-- PROVIDED DATA follows --

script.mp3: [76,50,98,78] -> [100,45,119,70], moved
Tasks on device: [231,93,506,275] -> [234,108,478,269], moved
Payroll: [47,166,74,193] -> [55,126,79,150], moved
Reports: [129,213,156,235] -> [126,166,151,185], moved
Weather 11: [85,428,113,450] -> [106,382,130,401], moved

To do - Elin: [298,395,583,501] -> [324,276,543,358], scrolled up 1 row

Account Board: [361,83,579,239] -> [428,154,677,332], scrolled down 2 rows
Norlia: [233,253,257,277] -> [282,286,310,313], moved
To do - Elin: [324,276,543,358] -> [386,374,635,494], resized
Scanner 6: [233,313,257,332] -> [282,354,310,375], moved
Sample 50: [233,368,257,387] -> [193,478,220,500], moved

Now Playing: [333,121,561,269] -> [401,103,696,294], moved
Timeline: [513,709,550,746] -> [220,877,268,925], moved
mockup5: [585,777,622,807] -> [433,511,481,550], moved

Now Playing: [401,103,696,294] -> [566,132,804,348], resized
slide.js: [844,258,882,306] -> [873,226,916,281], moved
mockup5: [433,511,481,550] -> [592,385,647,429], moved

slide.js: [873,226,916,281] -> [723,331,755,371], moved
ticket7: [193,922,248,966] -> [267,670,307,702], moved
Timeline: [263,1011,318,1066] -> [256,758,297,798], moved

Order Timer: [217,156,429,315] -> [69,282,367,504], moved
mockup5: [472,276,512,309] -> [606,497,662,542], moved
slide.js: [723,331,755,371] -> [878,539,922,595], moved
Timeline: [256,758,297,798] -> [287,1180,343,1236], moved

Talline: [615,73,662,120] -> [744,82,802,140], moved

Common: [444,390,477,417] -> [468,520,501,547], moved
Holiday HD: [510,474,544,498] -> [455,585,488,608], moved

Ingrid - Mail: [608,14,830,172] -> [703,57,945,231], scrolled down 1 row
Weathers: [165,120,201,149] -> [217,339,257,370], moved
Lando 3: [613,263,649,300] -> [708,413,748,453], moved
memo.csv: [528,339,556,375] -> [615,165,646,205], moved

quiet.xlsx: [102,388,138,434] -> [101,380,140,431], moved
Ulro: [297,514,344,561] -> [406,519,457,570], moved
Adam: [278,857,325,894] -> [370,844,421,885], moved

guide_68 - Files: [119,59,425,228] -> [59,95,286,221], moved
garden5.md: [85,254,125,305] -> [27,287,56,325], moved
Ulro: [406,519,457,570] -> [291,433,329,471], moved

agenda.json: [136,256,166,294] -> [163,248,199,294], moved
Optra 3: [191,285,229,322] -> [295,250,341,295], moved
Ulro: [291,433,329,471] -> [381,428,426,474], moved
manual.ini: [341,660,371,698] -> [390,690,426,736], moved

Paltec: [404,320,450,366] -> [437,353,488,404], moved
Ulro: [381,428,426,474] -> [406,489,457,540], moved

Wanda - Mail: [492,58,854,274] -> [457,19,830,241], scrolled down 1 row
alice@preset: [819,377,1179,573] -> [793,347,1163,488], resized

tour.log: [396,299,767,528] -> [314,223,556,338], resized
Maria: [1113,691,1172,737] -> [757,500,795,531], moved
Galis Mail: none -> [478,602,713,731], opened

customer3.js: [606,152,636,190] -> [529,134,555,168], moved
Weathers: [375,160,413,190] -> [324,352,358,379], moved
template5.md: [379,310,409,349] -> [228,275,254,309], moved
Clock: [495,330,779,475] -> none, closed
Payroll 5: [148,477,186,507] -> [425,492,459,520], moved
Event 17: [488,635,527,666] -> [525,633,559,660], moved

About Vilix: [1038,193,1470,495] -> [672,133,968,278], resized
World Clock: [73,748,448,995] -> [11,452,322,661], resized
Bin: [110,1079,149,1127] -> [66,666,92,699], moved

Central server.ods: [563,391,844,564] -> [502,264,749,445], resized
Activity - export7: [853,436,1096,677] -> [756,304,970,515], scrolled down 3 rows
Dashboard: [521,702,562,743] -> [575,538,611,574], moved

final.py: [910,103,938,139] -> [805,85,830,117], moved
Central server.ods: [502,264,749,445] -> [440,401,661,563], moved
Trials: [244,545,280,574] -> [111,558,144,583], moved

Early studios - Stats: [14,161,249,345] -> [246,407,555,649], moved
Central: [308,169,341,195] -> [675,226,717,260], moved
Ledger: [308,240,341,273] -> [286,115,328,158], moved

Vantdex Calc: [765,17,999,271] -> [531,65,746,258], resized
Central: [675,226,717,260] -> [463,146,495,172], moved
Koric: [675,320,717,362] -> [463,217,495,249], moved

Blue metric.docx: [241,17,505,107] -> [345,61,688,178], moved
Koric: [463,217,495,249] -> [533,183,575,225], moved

-- PROVIDED DATA concluded --

# YOUR GOAL:
Only lines holding the word "none" are wanted, so copy each of them from the records above.

# EXERCISE OUTPUT:
Galis Mail: none -> [478,602,713,731], opened
Clock: [495,330,779,475] -> none, closed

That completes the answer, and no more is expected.